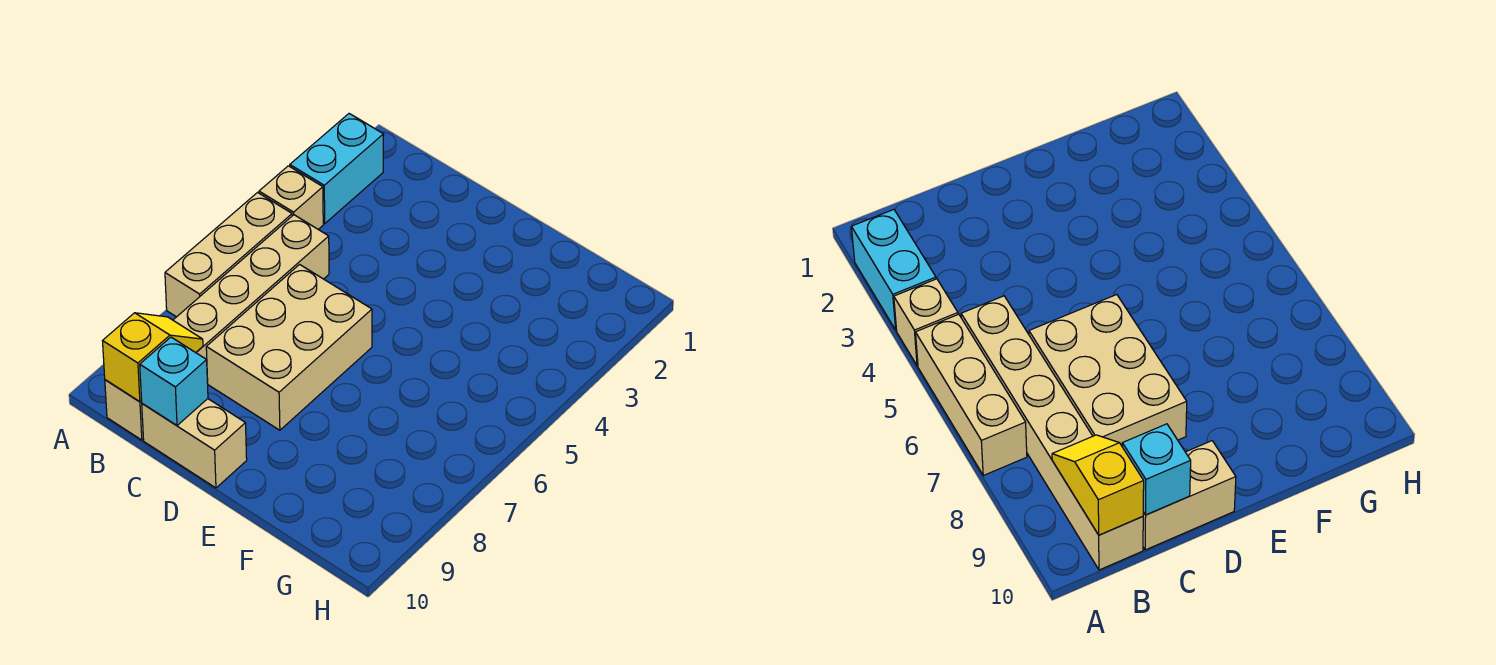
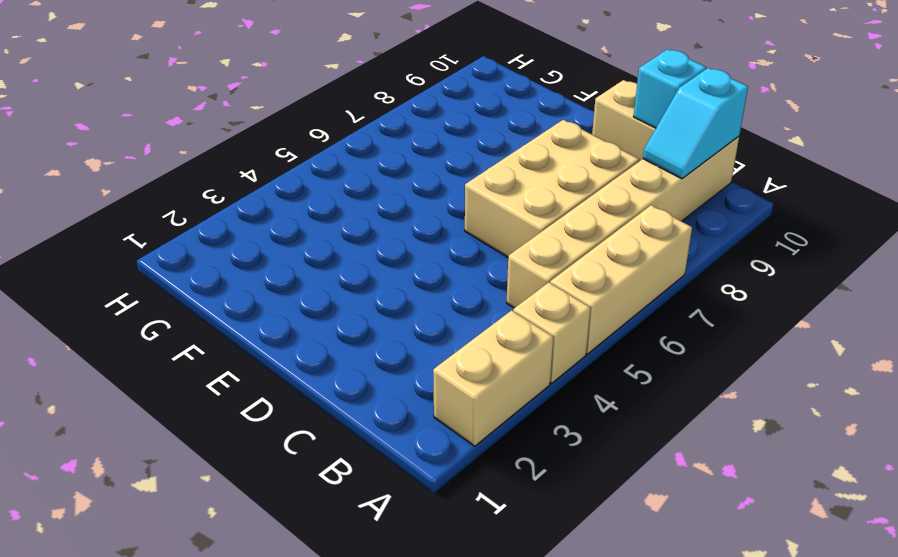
cyan brick A2:A3 level 1 -> tan brick A2:A3 level 1
yellow slope B9:B10 level 2 top 10 -> cyan slope B9:B10 level 2 top 10

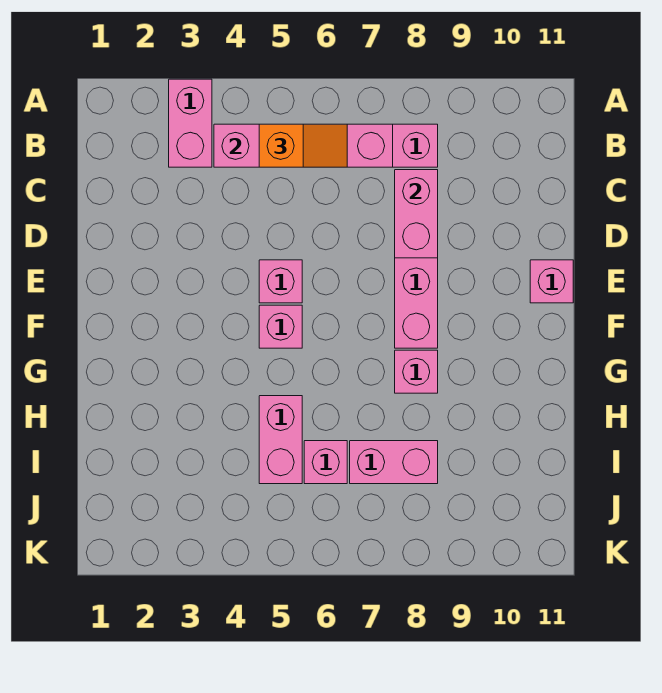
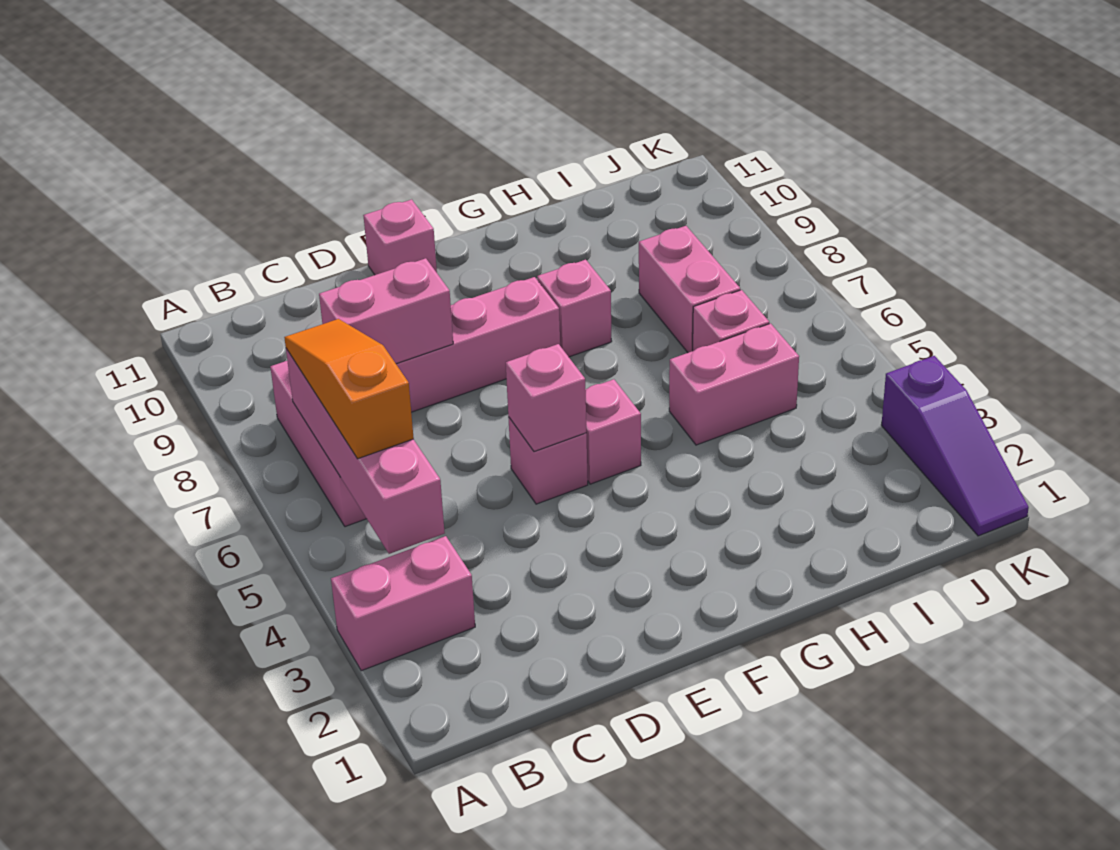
orange slope B5:B6 level 3 top 5 -> orange slope B5:B7 level 3 top 5
none -> pink brick E5 level 2
none -> purple slope K1:K3 level 1 top 3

....................

» **Instructions for the task**
Output the listing above exactly, pictures omitted.

» **Answer**
cyan brick A2:A3 level 1 -> tan brick A2:A3 level 1
yellow slope B9:B10 level 2 top 10 -> cyan slope B9:B10 level 2 top 10

orange slope B5:B6 level 3 top 5 -> orange slope B5:B7 level 3 top 5
none -> pink brick E5 level 2
none -> purple slope K1:K3 level 1 top 3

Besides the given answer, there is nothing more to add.